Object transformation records
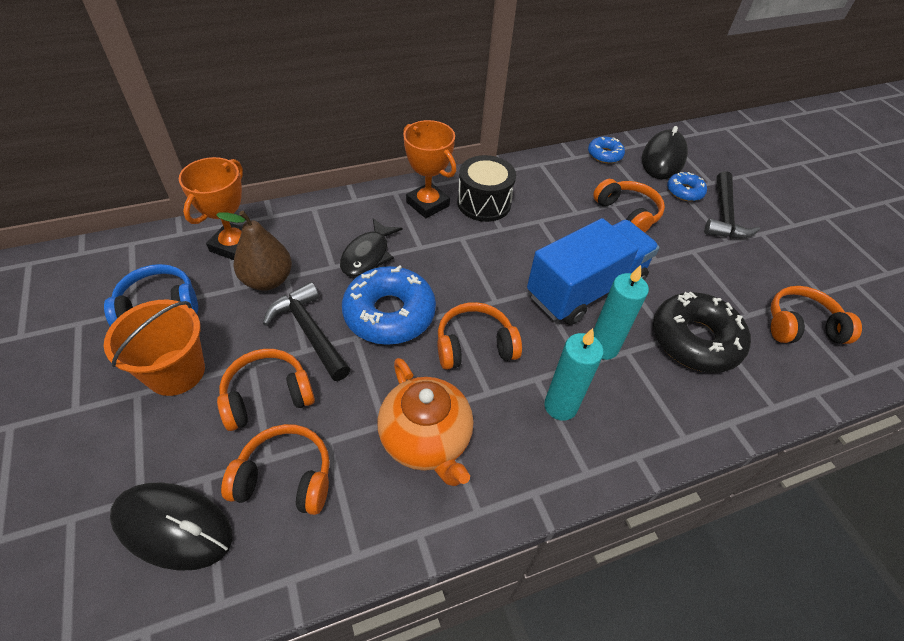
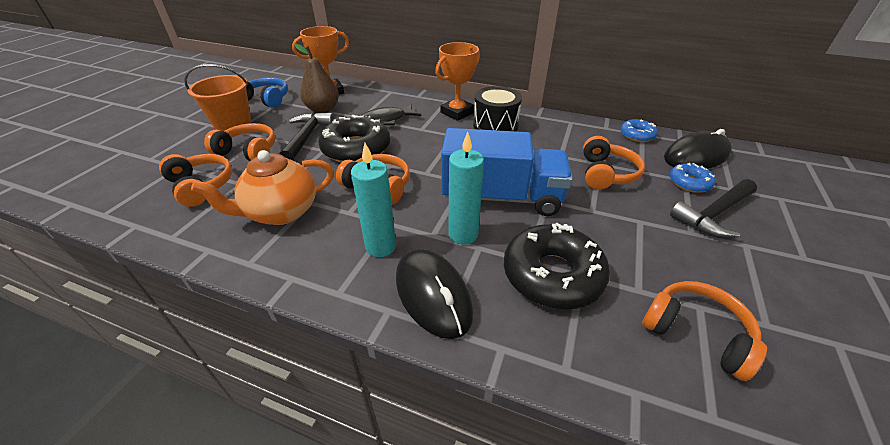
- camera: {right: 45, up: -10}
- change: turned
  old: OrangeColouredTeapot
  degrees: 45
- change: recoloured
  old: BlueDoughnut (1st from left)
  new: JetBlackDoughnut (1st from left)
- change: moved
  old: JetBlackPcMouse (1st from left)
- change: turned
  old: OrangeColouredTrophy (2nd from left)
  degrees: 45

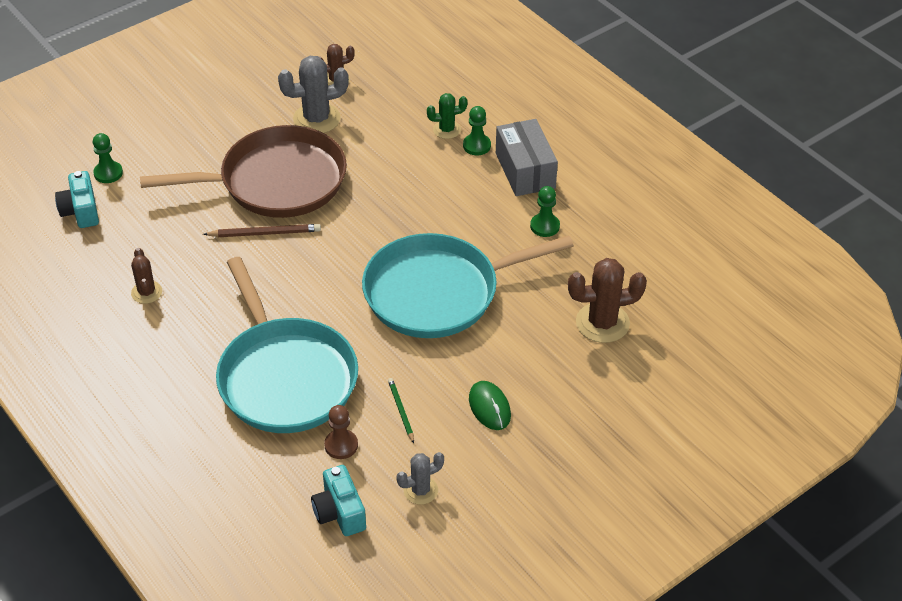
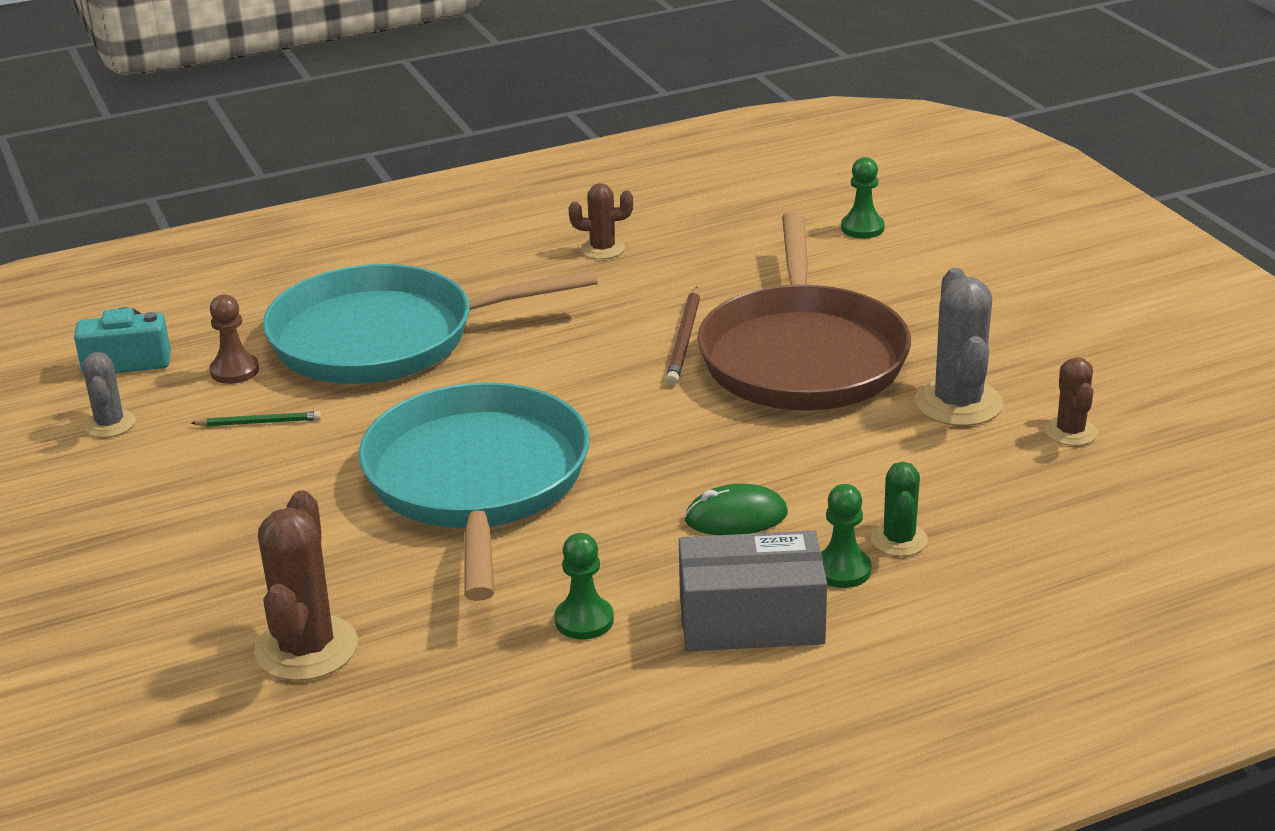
- camera: {right: 105, up: -15}
- change: moved
  old: GreenPcMouse
- change: removed
  old: TealCompactCamera (1st from left)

**Exercise**
Write out the data above in full and exactly, but not the pictures.

**Written response**
- camera: {right: 45, up: -10}
- change: turned
  old: OrangeColouredTeapot
  degrees: 45
- change: recoloured
  old: BlueDoughnut (1st from left)
  new: JetBlackDoughnut (1st from left)
- change: moved
  old: JetBlackPcMouse (1st from left)
- change: turned
  old: OrangeColouredTrophy (2nd from left)
  degrees: 45

- camera: {right: 105, up: -15}
- change: moved
  old: GreenPcMouse
- change: removed
  old: TealCompactCamera (1st from left)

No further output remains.